■ **WORK REQUEST**:
Using the lines below, work out the count of those that hold "purple". Give the number only.

Items from a data source:
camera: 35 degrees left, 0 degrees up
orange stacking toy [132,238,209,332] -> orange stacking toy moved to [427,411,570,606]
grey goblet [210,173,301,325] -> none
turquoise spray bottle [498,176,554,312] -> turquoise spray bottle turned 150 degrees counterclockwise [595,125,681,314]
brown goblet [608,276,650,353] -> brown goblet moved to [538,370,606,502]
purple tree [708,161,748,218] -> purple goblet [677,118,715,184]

---

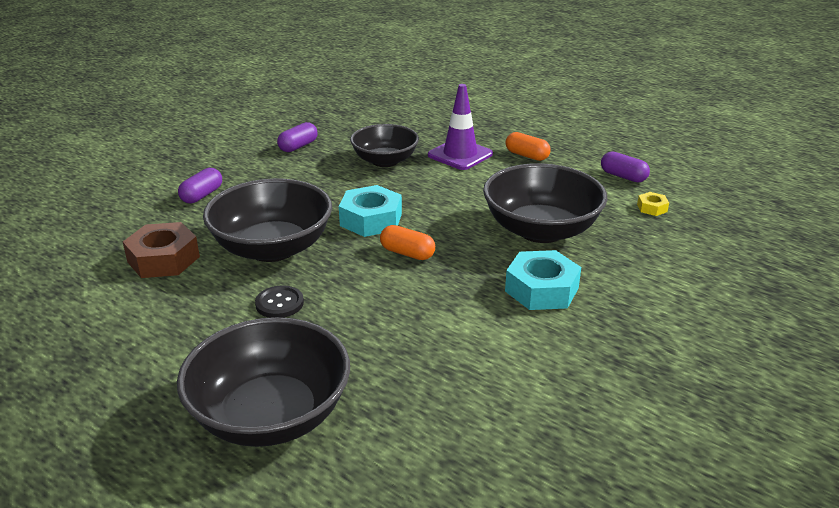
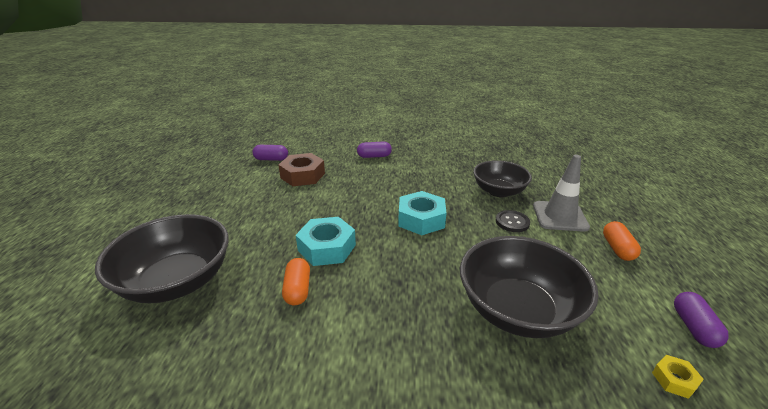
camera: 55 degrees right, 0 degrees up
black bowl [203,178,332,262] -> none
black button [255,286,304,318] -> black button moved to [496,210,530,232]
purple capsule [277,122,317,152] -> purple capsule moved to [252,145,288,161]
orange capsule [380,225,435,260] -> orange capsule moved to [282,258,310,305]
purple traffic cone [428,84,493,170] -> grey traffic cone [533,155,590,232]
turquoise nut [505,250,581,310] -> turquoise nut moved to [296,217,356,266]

■ **EXPECTED ANSWER**:
3